**Data**.

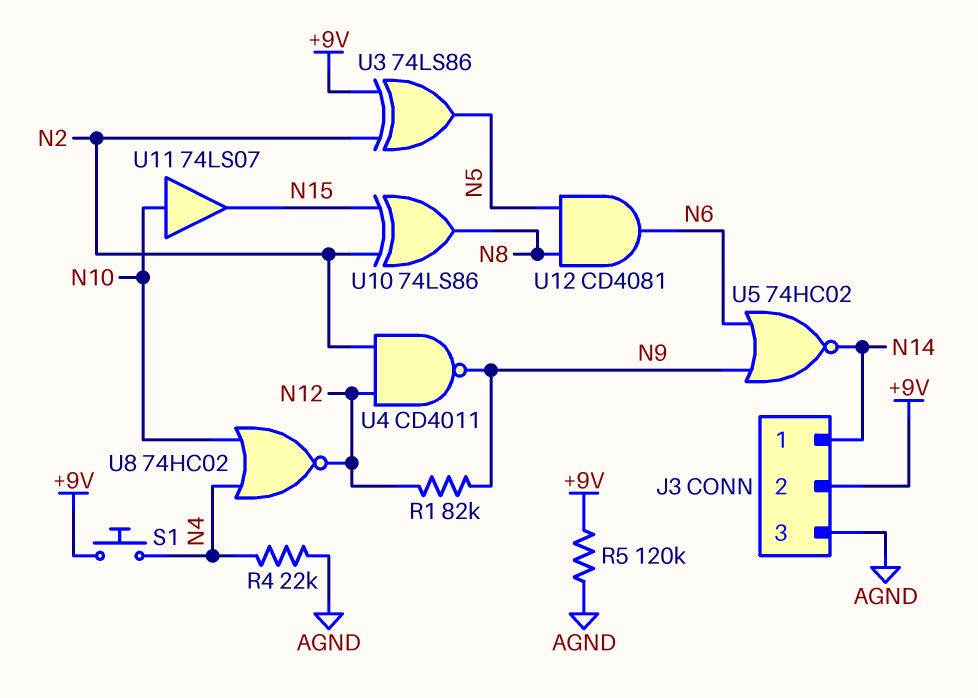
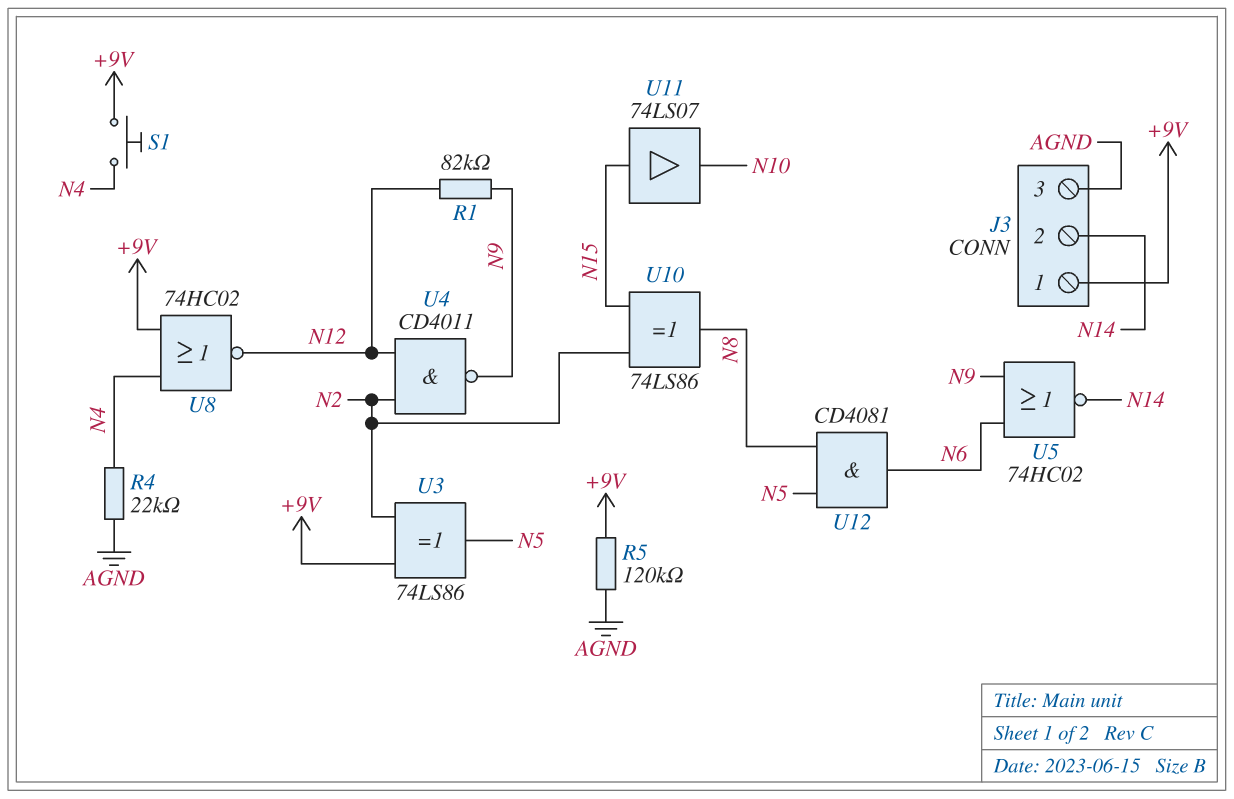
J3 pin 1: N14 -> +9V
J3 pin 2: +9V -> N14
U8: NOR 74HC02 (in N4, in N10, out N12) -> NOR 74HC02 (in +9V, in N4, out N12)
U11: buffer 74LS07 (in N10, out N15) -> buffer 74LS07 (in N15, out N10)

---

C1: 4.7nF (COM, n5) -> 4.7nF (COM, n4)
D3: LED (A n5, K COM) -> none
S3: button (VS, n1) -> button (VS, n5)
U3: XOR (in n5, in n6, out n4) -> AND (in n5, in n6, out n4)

...

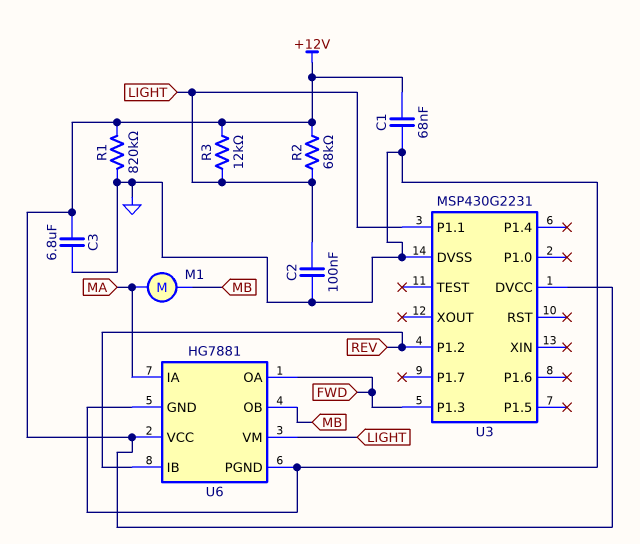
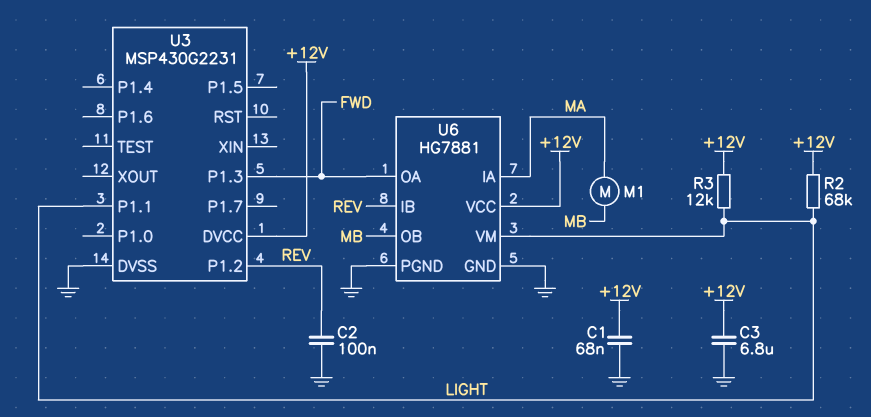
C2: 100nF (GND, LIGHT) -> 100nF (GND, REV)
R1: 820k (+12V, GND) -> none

**Exercise goal**.
Begin with the line that has "D3: LED (A n5, K COM) -> none" in the listing above and end after the line that has "U3: XOR (in"; output those lines exactly.

**Solution for this task**.
D3: LED (A n5, K COM) -> none
S3: button (VS, n1) -> button (VS, n5)
U3: XOR (in n5, in n6, out n4) -> AND (in n5, in n6, out n4)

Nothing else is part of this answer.